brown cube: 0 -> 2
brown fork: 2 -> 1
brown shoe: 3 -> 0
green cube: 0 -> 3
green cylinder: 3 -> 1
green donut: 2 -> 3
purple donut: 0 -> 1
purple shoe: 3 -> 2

────────────────

**EXERCISE PROMPT:**
Would you please set down the lines from the one with "green cube: 0 -> 3" to the end of the data above, exactly and without any other lines?

**RESPONSE AREA:**
green cube: 0 -> 3
green cylinder: 3 -> 1
green donut: 2 -> 3
purple donut: 0 -> 1
purple shoe: 3 -> 2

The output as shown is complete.